Entries taken from a collection:
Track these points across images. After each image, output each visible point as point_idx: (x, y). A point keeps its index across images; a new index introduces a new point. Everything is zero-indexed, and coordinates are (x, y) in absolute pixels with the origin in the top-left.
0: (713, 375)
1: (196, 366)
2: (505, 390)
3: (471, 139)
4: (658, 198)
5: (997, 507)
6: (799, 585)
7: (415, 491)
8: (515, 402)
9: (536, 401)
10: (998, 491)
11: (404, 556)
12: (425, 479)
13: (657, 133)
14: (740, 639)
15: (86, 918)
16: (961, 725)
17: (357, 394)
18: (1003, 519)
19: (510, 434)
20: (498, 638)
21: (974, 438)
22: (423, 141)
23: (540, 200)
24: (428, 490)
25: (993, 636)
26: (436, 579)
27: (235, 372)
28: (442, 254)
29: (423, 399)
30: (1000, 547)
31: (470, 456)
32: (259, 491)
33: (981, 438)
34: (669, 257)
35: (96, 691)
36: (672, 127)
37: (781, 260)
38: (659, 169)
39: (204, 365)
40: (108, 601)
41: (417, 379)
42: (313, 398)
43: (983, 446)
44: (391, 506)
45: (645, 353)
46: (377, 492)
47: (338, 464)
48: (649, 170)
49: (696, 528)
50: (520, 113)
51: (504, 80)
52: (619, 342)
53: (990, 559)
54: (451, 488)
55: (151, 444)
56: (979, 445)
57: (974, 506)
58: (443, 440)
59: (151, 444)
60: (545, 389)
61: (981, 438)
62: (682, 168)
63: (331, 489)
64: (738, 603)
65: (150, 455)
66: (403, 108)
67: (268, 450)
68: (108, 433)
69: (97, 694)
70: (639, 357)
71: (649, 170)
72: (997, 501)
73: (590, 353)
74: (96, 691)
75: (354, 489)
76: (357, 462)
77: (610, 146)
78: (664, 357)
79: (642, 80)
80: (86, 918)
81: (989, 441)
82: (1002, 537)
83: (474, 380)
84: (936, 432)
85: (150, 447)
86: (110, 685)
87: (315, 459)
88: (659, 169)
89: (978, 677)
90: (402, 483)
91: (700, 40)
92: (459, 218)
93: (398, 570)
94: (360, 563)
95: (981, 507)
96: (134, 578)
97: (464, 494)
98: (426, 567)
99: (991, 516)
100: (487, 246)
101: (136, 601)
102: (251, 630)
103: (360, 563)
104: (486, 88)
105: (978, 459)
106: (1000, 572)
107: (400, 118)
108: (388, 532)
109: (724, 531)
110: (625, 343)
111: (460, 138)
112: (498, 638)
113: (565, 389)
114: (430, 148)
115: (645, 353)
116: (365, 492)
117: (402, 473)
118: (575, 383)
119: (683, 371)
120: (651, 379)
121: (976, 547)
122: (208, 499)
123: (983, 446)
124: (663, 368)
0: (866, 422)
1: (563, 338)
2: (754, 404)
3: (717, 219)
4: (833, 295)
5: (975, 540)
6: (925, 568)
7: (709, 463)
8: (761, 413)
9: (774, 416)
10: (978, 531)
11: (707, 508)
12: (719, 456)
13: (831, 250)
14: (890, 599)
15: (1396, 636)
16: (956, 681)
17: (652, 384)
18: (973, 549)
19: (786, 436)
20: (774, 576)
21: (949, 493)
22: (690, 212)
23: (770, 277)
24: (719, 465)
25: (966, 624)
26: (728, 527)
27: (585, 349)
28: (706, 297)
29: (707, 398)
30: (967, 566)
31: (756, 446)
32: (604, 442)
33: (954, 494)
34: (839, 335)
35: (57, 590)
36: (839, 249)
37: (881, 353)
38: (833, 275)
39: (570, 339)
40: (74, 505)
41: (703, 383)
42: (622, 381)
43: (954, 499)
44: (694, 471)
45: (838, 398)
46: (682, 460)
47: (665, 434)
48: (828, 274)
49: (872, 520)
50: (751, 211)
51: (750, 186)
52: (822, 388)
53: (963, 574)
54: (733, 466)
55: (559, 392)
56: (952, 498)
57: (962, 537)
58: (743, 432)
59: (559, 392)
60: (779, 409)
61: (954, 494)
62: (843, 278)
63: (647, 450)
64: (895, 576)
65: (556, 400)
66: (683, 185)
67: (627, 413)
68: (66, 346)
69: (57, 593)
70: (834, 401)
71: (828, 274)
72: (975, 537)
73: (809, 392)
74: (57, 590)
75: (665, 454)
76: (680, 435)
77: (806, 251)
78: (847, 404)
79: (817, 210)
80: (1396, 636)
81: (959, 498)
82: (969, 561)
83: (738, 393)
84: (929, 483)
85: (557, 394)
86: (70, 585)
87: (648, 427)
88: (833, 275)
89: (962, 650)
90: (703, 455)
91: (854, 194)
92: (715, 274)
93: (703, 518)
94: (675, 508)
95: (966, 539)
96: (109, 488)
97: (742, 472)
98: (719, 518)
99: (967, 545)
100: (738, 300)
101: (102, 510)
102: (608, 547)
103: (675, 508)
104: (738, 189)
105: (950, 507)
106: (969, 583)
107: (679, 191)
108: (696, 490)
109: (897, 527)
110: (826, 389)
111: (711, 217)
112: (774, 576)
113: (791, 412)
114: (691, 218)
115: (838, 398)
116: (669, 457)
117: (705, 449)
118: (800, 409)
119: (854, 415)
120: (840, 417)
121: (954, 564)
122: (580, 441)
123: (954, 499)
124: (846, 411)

## PROBLEM TO SOLVE
Reproduce every line of the data above without changing anything.

## SOLVED EXERCISE
Track these points across images. After each image, output each visible point as point_idx: (x, y). A point keeps its index across images; a new index introduces a new point. Everything is zero-indexed, and coordinates are (x, y) in absolute pixels with the origin in the top-left.
0: (713, 375)
1: (196, 366)
2: (505, 390)
3: (471, 139)
4: (658, 198)
5: (997, 507)
6: (799, 585)
7: (415, 491)
8: (515, 402)
9: (536, 401)
10: (998, 491)
11: (404, 556)
12: (425, 479)
13: (657, 133)
14: (740, 639)
15: (86, 918)
16: (961, 725)
17: (357, 394)
18: (1003, 519)
19: (510, 434)
20: (498, 638)
21: (974, 438)
22: (423, 141)
23: (540, 200)
24: (428, 490)
25: (993, 636)
26: (436, 579)
27: (235, 372)
28: (442, 254)
29: (423, 399)
30: (1000, 547)
31: (470, 456)
32: (259, 491)
33: (981, 438)
34: (669, 257)
35: (96, 691)
36: (672, 127)
37: (781, 260)
38: (659, 169)
39: (204, 365)
40: (108, 601)
41: (417, 379)
42: (313, 398)
43: (983, 446)
44: (391, 506)
45: (645, 353)
46: (377, 492)
47: (338, 464)
48: (649, 170)
49: (696, 528)
50: (520, 113)
51: (504, 80)
52: (619, 342)
53: (990, 559)
54: (451, 488)
55: (151, 444)
56: (979, 445)
57: (974, 506)
58: (443, 440)
59: (151, 444)
60: (545, 389)
61: (981, 438)
62: (682, 168)
63: (331, 489)
64: (738, 603)
65: (150, 455)
66: (403, 108)
67: (268, 450)
68: (108, 433)
69: (97, 694)
70: (639, 357)
71: (649, 170)
72: (997, 501)
73: (590, 353)
74: (96, 691)
75: (354, 489)
76: (357, 462)
77: (610, 146)
78: (664, 357)
79: (642, 80)
80: (86, 918)
81: (989, 441)
82: (1002, 537)
83: (474, 380)
84: (936, 432)
85: (150, 447)
86: (110, 685)
87: (315, 459)
88: (659, 169)
89: (978, 677)
90: (402, 483)
91: (700, 40)
92: (459, 218)
93: (398, 570)
94: (360, 563)
95: (981, 507)
96: (134, 578)
97: (464, 494)
98: (426, 567)
99: (991, 516)
100: (487, 246)
101: (136, 601)
102: (251, 630)
103: (360, 563)
104: (486, 88)
105: (978, 459)
106: (1000, 572)
107: (400, 118)
108: (388, 532)
109: (724, 531)
110: (625, 343)
111: (460, 138)
112: (498, 638)
113: (565, 389)
114: (430, 148)
115: (645, 353)
116: (365, 492)
117: (402, 473)
118: (575, 383)
119: (683, 371)
120: (651, 379)
121: (976, 547)
122: (208, 499)
123: (983, 446)
124: (663, 368)
0: (866, 422)
1: (563, 338)
2: (754, 404)
3: (717, 219)
4: (833, 295)
5: (975, 540)
6: (925, 568)
7: (709, 463)
8: (761, 413)
9: (774, 416)
10: (978, 531)
11: (707, 508)
12: (719, 456)
13: (831, 250)
14: (890, 599)
15: (1396, 636)
16: (956, 681)
17: (652, 384)
18: (973, 549)
19: (786, 436)
20: (774, 576)
21: (949, 493)
22: (690, 212)
23: (770, 277)
24: (719, 465)
25: (966, 624)
26: (728, 527)
27: (585, 349)
28: (706, 297)
29: (707, 398)
30: (967, 566)
31: (756, 446)
32: (604, 442)
33: (954, 494)
34: (839, 335)
35: (57, 590)
36: (839, 249)
37: (881, 353)
38: (833, 275)
39: (570, 339)
40: (74, 505)
41: (703, 383)
42: (622, 381)
43: (954, 499)
44: (694, 471)
45: (838, 398)
46: (682, 460)
47: (665, 434)
48: (828, 274)
49: (872, 520)
50: (751, 211)
51: (750, 186)
52: (822, 388)
53: (963, 574)
54: (733, 466)
55: (559, 392)
56: (952, 498)
57: (962, 537)
58: (743, 432)
59: (559, 392)
60: (779, 409)
61: (954, 494)
62: (843, 278)
63: (647, 450)
64: (895, 576)
65: (556, 400)
66: (683, 185)
67: (627, 413)
68: (66, 346)
69: (57, 593)
70: (834, 401)
71: (828, 274)
72: (975, 537)
73: (809, 392)
74: (57, 590)
75: (665, 454)
76: (680, 435)
77: (806, 251)
78: (847, 404)
79: (817, 210)
80: (1396, 636)
81: (959, 498)
82: (969, 561)
83: (738, 393)
84: (929, 483)
85: (557, 394)
86: (70, 585)
87: (648, 427)
88: (833, 275)
89: (962, 650)
90: (703, 455)
91: (854, 194)
92: (715, 274)
93: (703, 518)
94: (675, 508)
95: (966, 539)
96: (109, 488)
97: (742, 472)
98: (719, 518)
99: (967, 545)
100: (738, 300)
101: (102, 510)
102: (608, 547)
103: (675, 508)
104: (738, 189)
105: (950, 507)
106: (969, 583)
107: (679, 191)
108: (696, 490)
109: (897, 527)
110: (826, 389)
111: (711, 217)
112: (774, 576)
113: (791, 412)
114: (691, 218)
115: (838, 398)
116: (669, 457)
117: (705, 449)
118: (800, 409)
119: (854, 415)
120: (840, 417)
121: (954, 564)
122: (580, 441)
123: (954, 499)
124: (846, 411)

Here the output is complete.